**WHAT IS EXPECTED:**
Every line from the one containing "camera: 95 degrees right, 0 degrees up" to the one containing "removed: jet-black_glue centre" in the records below, both included, must be set down exactly, and no other line.

**RECORDS FOR THE EXERCISE:**
• • • • • • •

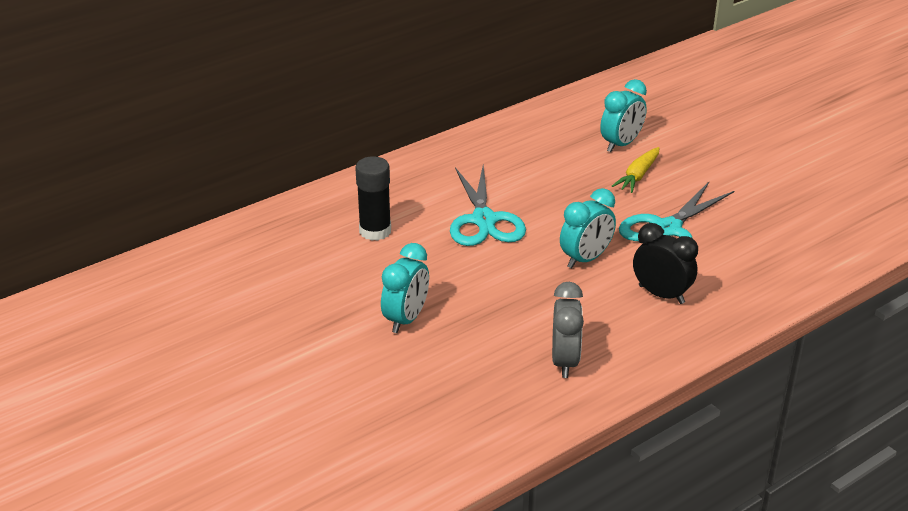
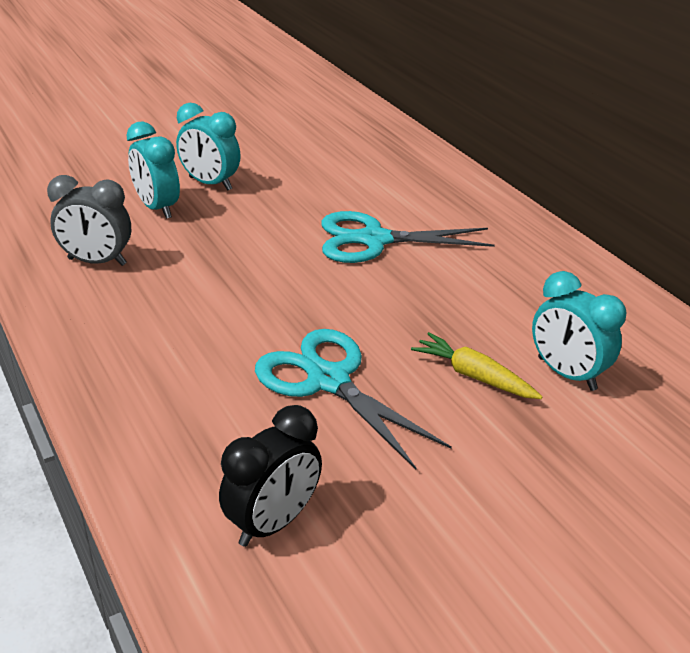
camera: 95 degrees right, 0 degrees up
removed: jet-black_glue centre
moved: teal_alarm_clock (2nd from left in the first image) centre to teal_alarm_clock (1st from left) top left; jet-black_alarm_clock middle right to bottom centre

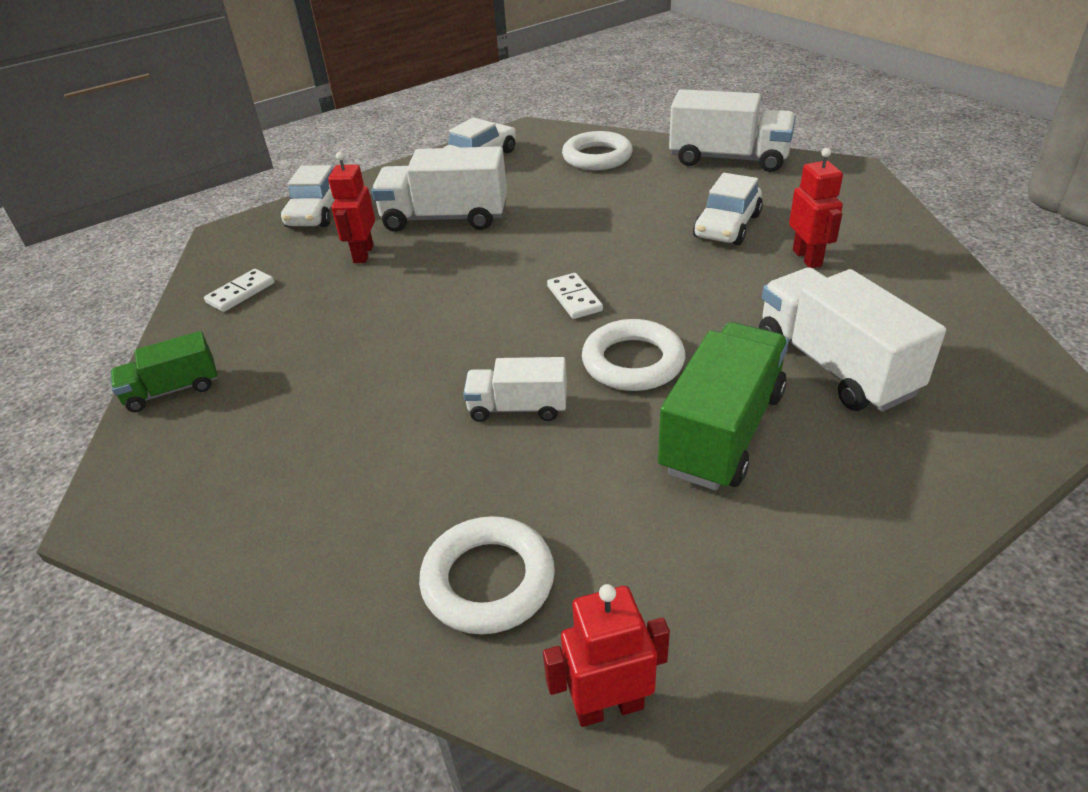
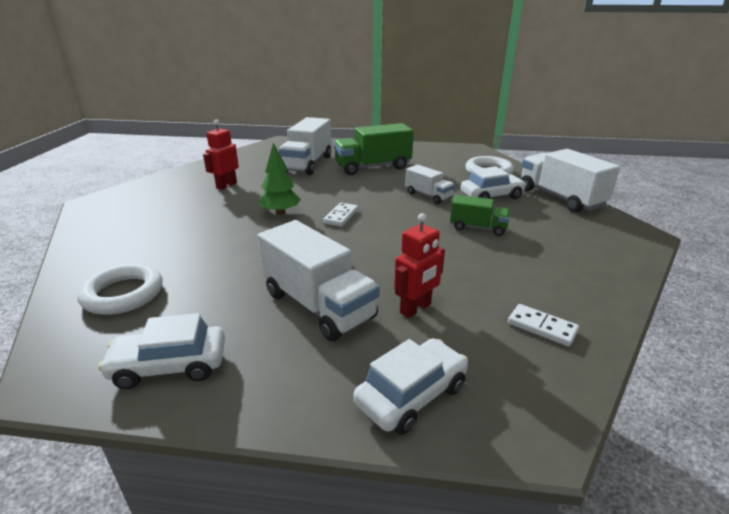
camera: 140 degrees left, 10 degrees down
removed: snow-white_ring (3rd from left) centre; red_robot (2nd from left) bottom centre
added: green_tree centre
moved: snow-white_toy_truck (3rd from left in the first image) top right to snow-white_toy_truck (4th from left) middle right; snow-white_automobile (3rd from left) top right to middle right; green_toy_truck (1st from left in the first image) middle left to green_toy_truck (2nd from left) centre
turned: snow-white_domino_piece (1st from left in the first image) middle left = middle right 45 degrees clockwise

• • • • • • •

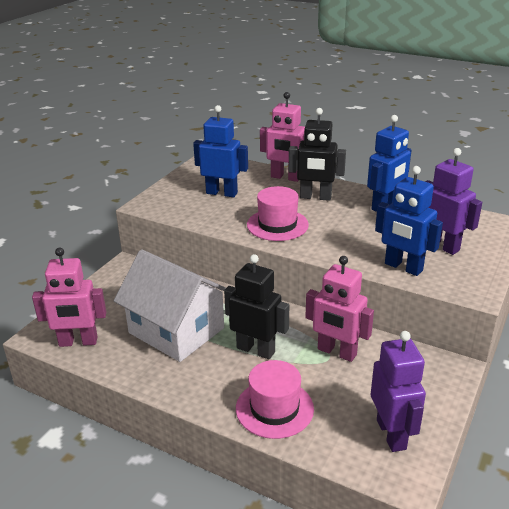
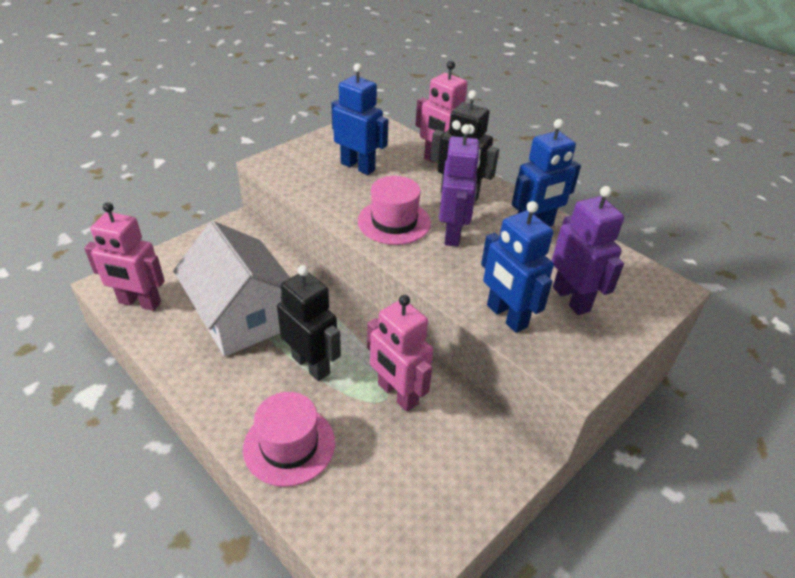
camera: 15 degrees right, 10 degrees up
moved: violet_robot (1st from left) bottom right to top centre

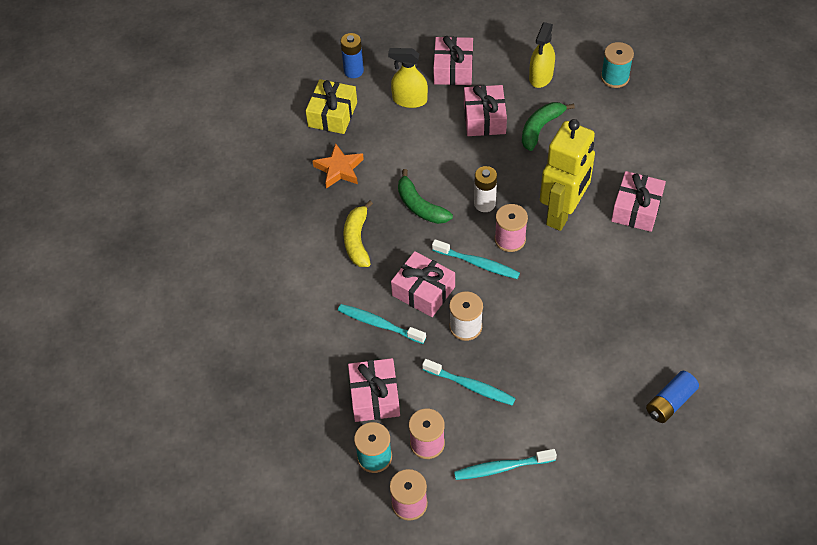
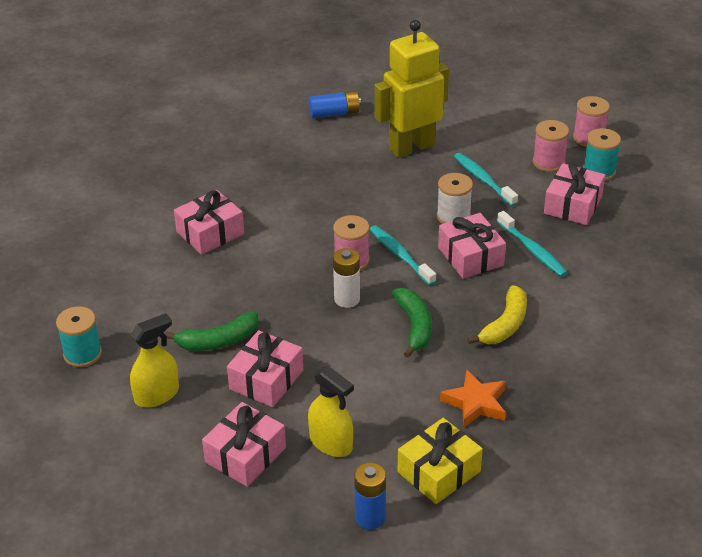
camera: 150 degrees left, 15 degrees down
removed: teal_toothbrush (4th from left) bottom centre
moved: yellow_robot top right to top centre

• • • • • • •

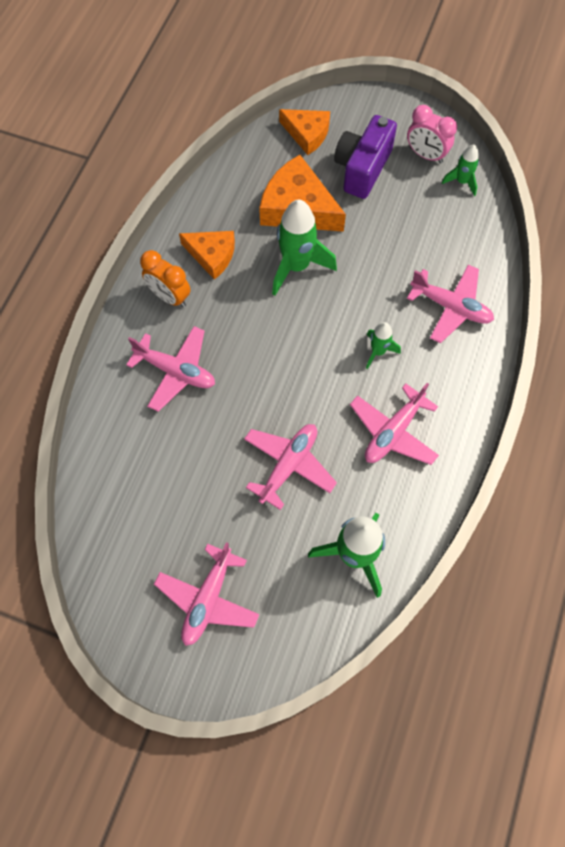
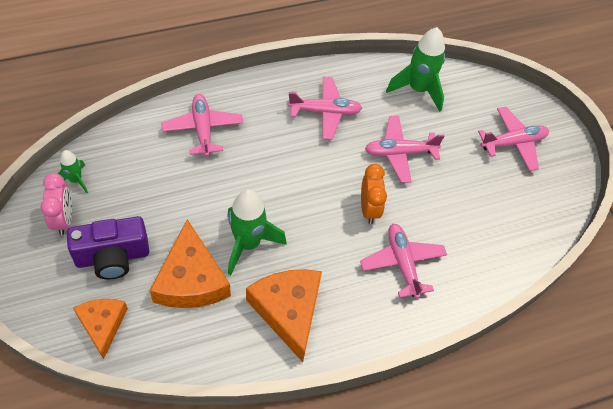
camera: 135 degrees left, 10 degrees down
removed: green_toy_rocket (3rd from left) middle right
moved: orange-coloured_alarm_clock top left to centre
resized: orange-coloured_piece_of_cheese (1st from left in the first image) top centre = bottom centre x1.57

• • • • • • •

**OUTPUT FOR THIS EXERCISE:**
camera: 95 degrees right, 0 degrees up
removed: jet-black_glue centre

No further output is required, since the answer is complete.